### STORED ROWS

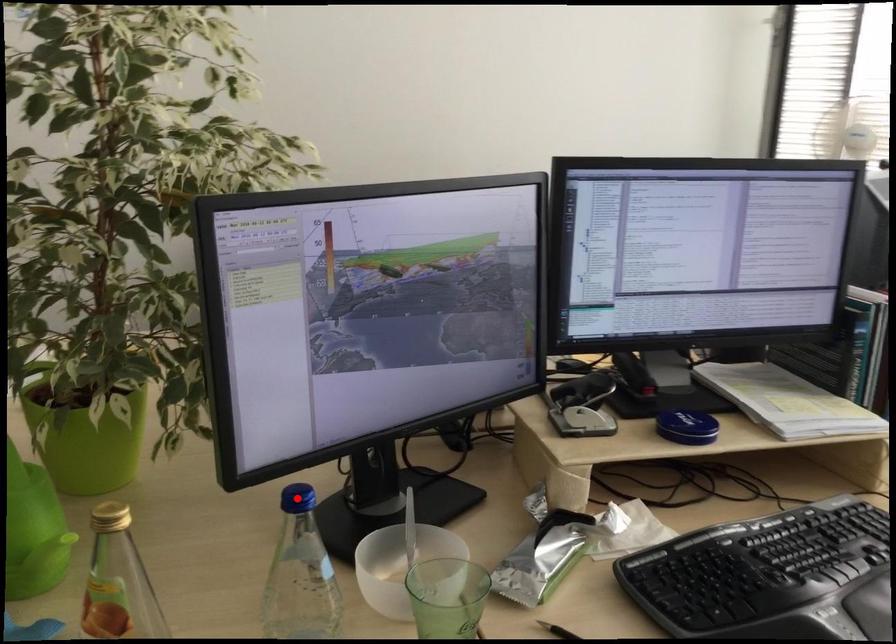
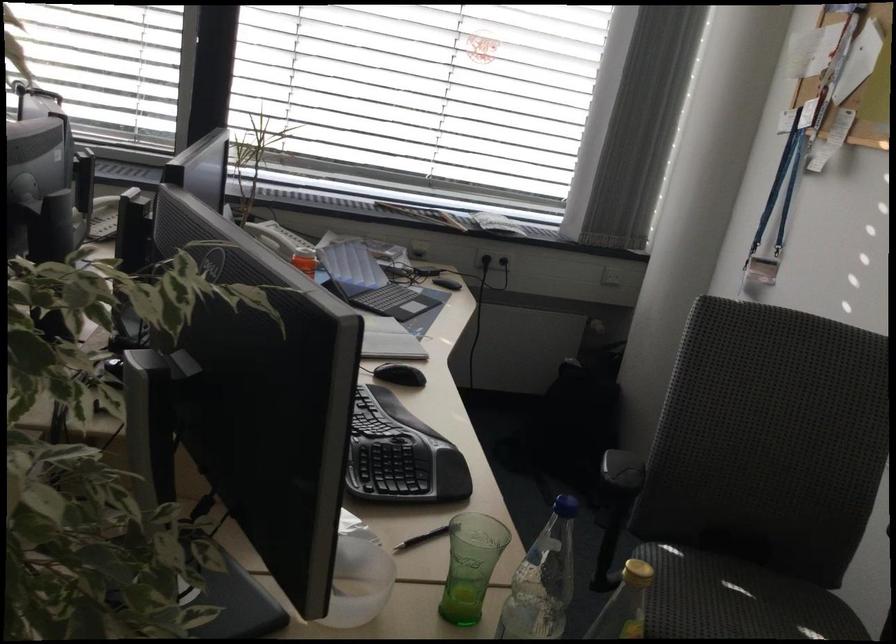
Question: I am providing you with two images of the same scene from different viewpoints. A red point is marked on the first image. At the location where the point appears in image 1, is it still visible in image 2?

Choices:
 (A) Yes
 (B) No

Answer: (B)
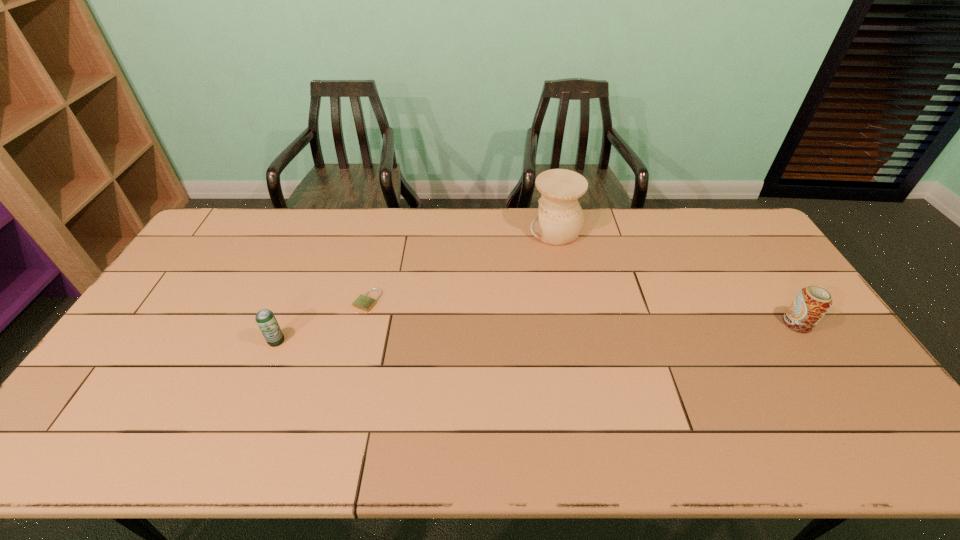
The width and height of the screenshot is (960, 540). Identify the location of the tallest object. (560, 219).

Locate an element on the screen. The width and height of the screenshot is (960, 540). the third object from left to right is located at coordinates (560, 219).

Identify the location of the right beer can. (811, 303).

Locate an element on the screen. This screenshot has height=540, width=960. the third farthest object is located at coordinates (811, 303).

Locate an element on the screen. The width and height of the screenshot is (960, 540). the leftmost object is located at coordinates point(265,318).

Find the location of a particular element. This screenshot has height=540, width=960. the nearest object is located at coordinates (265, 318).

I want to click on the second farthest object, so click(363, 302).

Where is `padlock`? The width and height of the screenshot is (960, 540). padlock is located at coordinates (363, 302).

This screenshot has width=960, height=540. What are the coordinates of `free space located 0.070m at the open side of the pottery` in the screenshot? It's located at (511, 231).

The image size is (960, 540). I want to click on vacant space located at the open side of the pottery, so click(x=430, y=231).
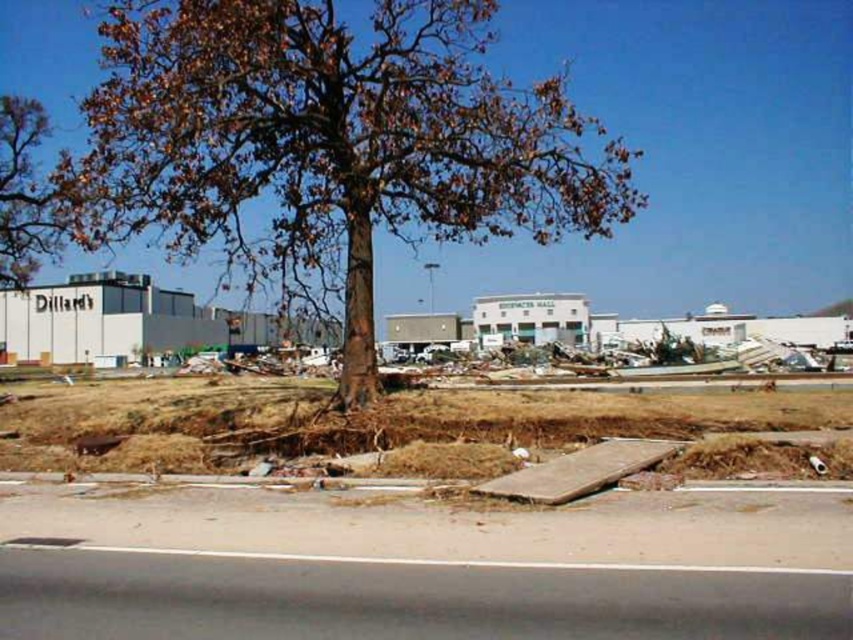
Based on the photo, you are standing at point (10,198) and want to reach point (492,216). Given the debris and destruction around you, is the path directly between these two points clear?

Point (492,216) is in front of point (10,198), so the path between them is clear as there are no obstacles blocking the way.

You are a rescue worker trying to navigate through the debris field. You see the brown rough bark tree at center and the brown leafy tree at upper left. Which tree is positioned to the right of the other?

The brown rough bark tree at center is to the right of the brown leafy tree at upper left.

You are a rescue worker assessing the damage after a storm. You notice two trees in the scene. The first is the brown rough bark tree at center, and the second is the brown leafy tree at upper left. Which tree is closer to the ground?

The brown rough bark tree at center is closer to the ground because it is positioned under the brown leafy tree at upper left.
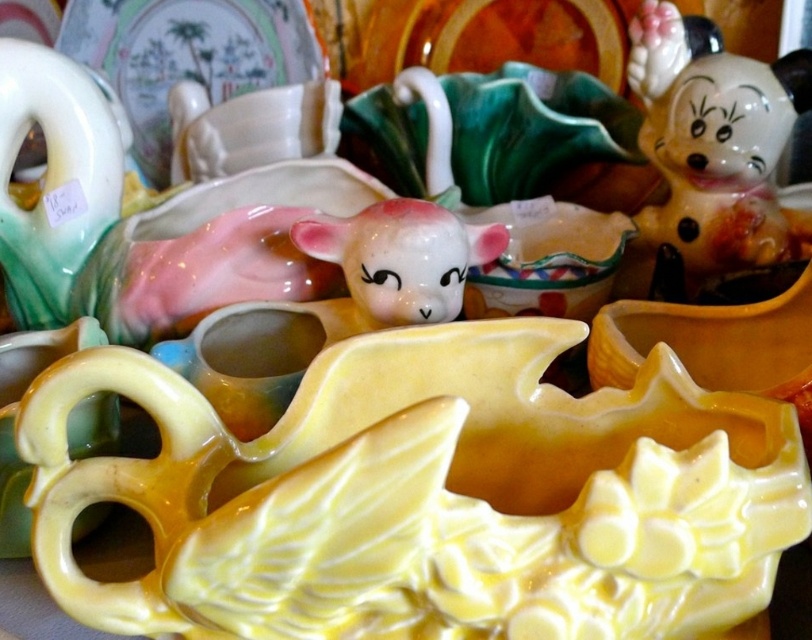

######

> **TASK STATEMENT**
Rewrite the items from their beginning through the line containing "Answer: (B)", replacing "viewpoints" with "perspectives" and keeping everything else the same. Omit the pictures.

> **ANSWER TO THE EXERCISE**
Question: I am providing you with two images of the same scene from different perspectives. A red point is marked on the first image. At the location where the point appears in image 1, is it still visible in image 2?

Choices:
 (A) Yes
 (B) No

Answer: (B)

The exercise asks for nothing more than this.